_Description of the task_:
All of the entries, apart from their pictures, are to be copied verbatim.

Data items
━━━
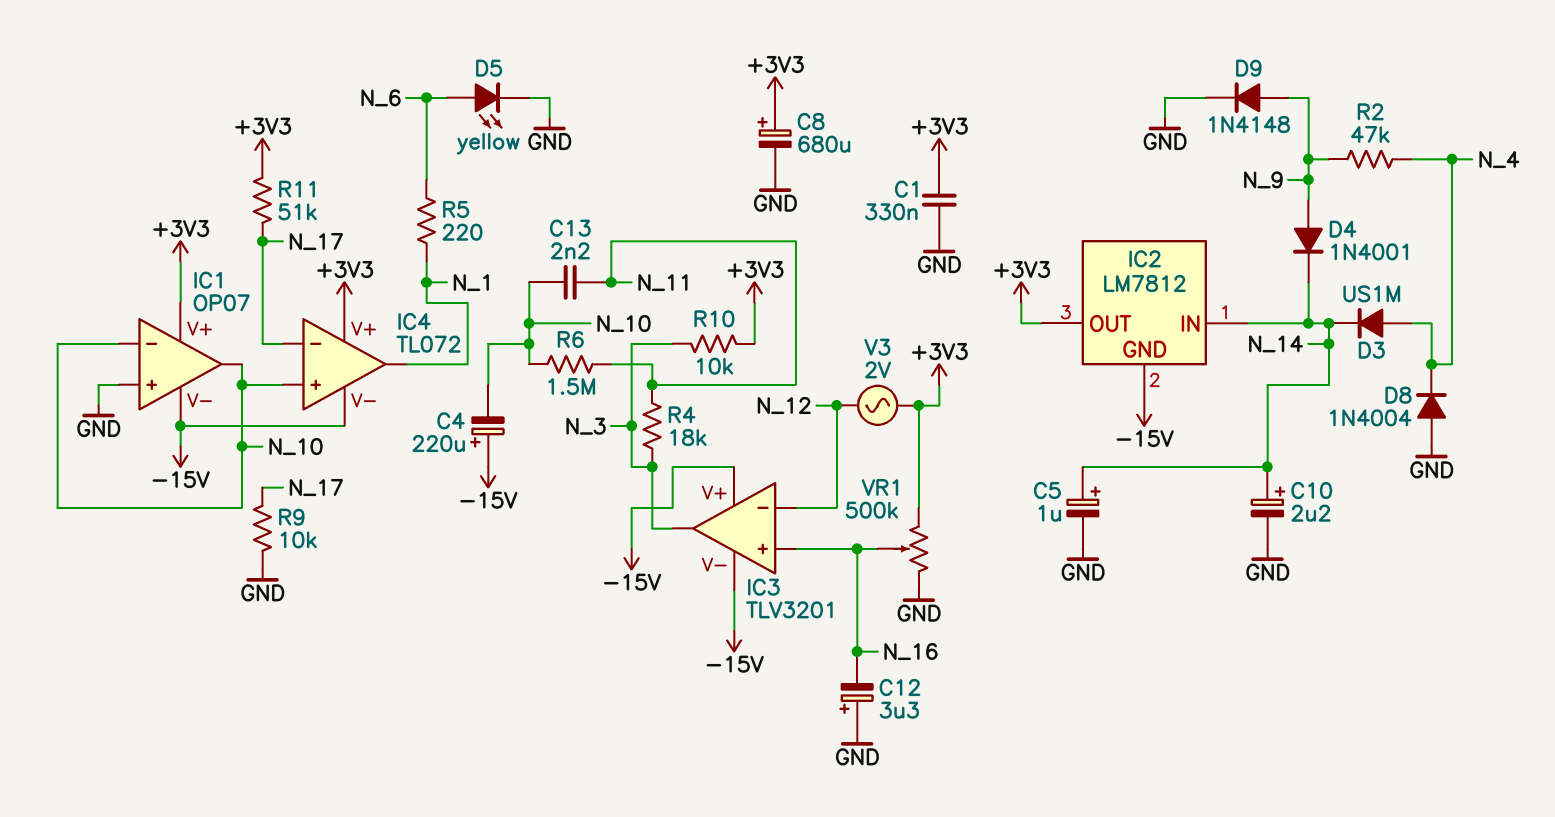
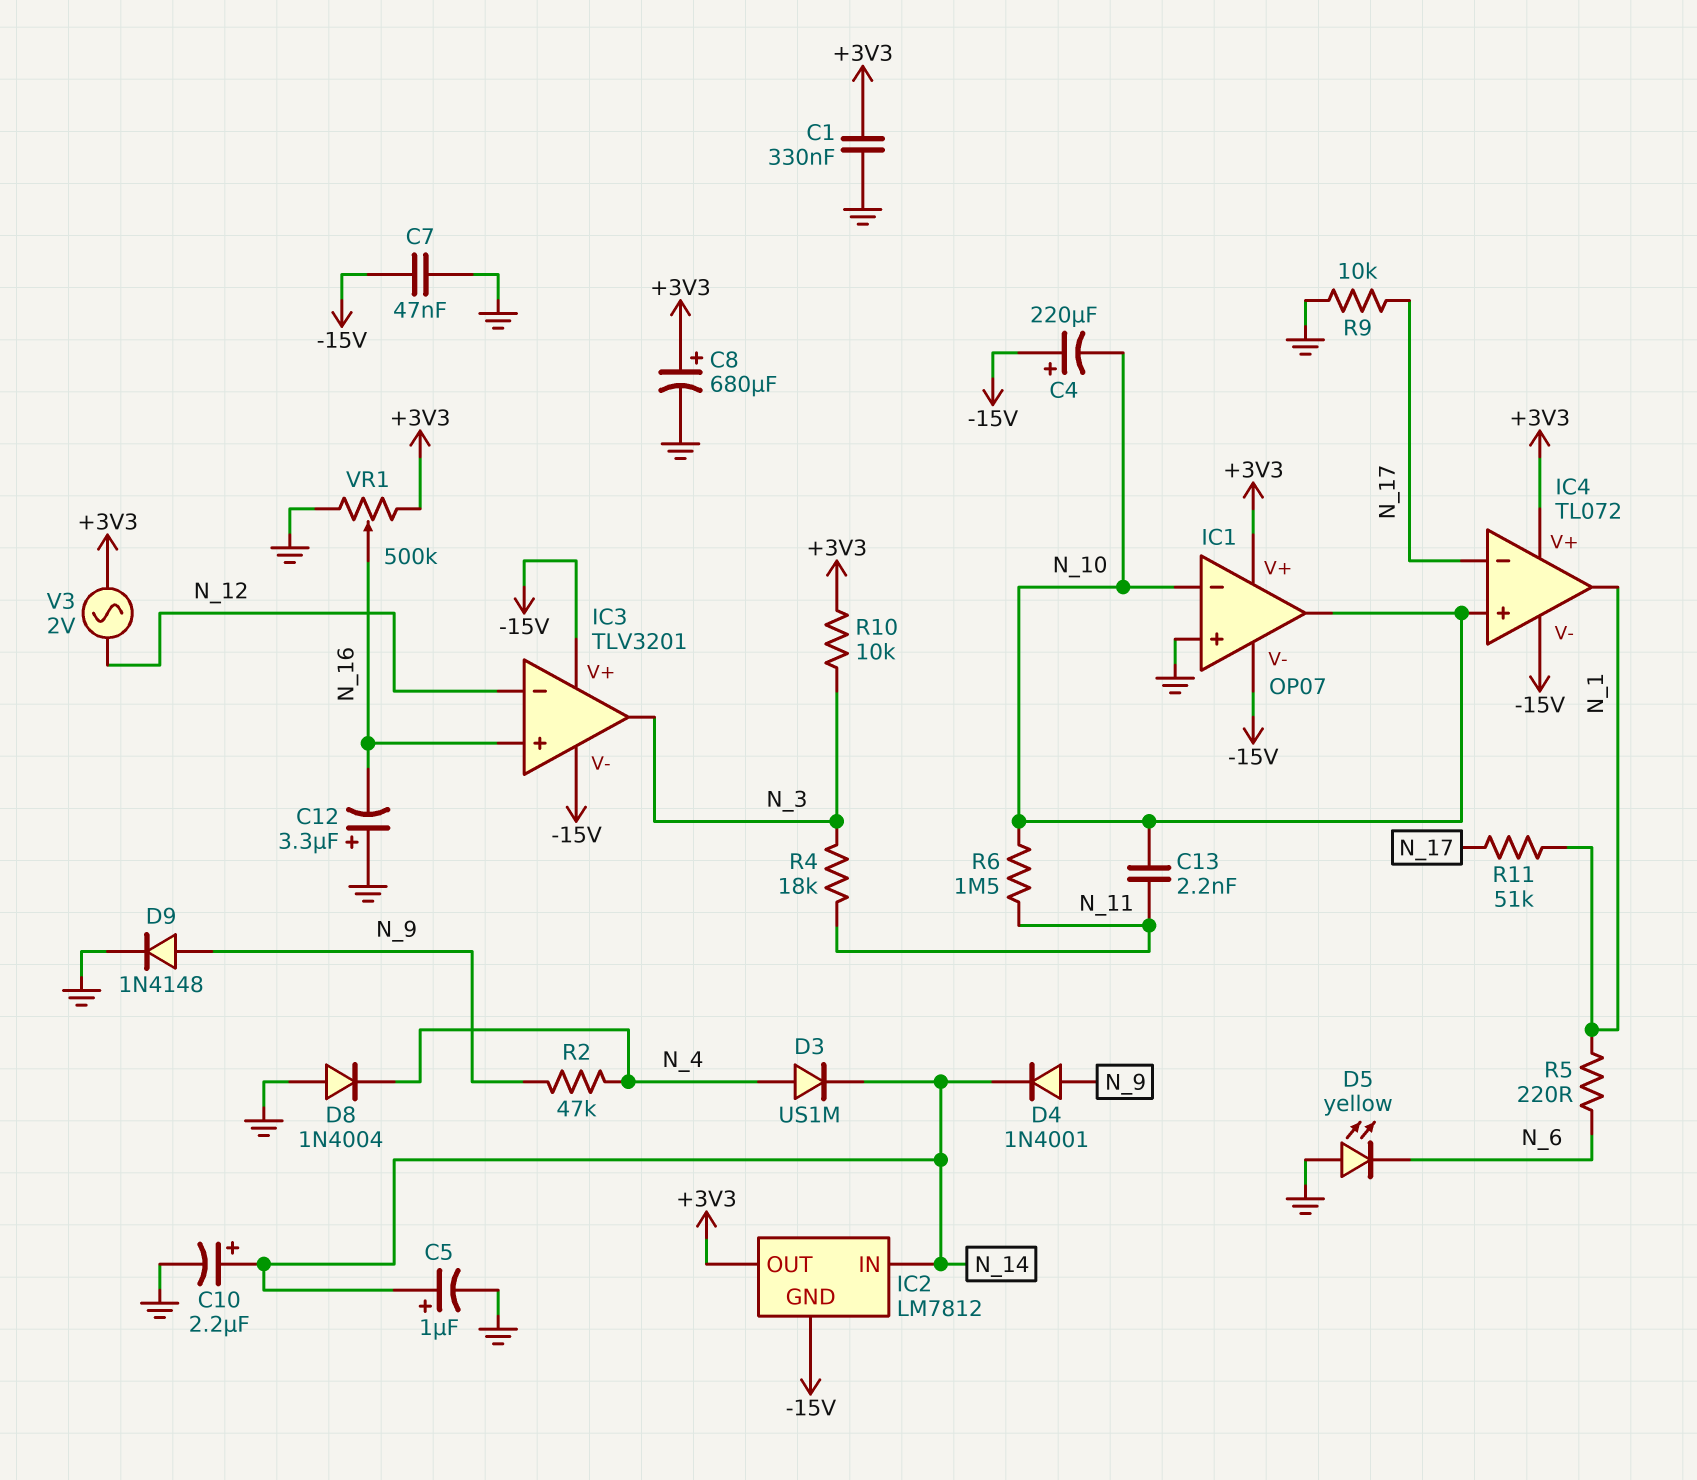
C7: none -> 47nF (-15V, GND)
D5: LED yellow (A N_6, K GND) -> LED yellow (A GND, K N_6)
R11: 51k (+3V3, N_17) -> 51k (N_1, N_17)

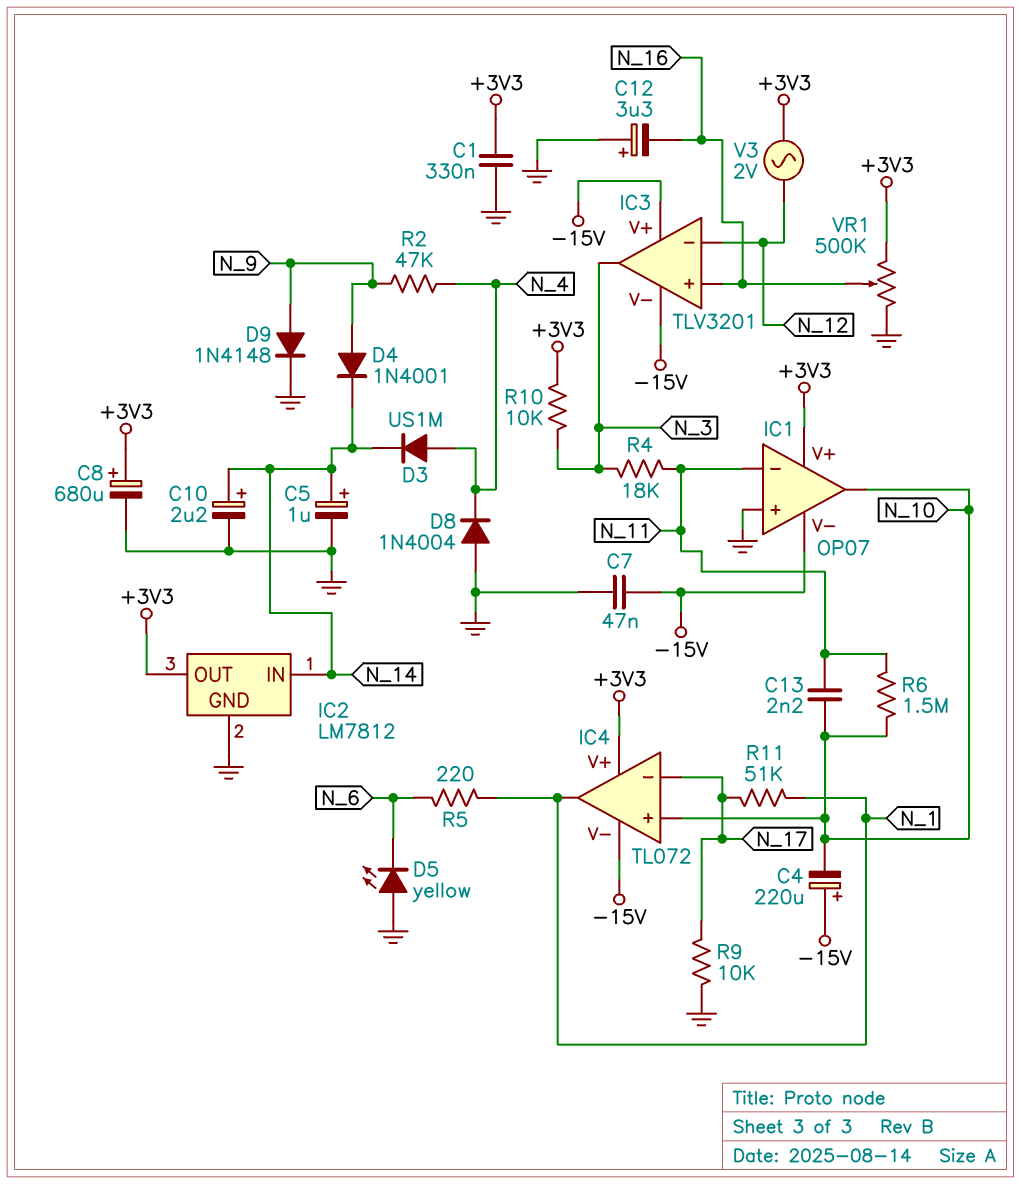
IC1 pin in-: N_10 -> N_11
IC2 pin GND: -15V -> GND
━━━
_Result of this task_:
C7: none -> 47nF (-15V, GND)
D5: LED yellow (A N_6, K GND) -> LED yellow (A GND, K N_6)
R11: 51k (+3V3, N_17) -> 51k (N_1, N_17)

IC1 pin in-: N_10 -> N_11
IC2 pin GND: -15V -> GND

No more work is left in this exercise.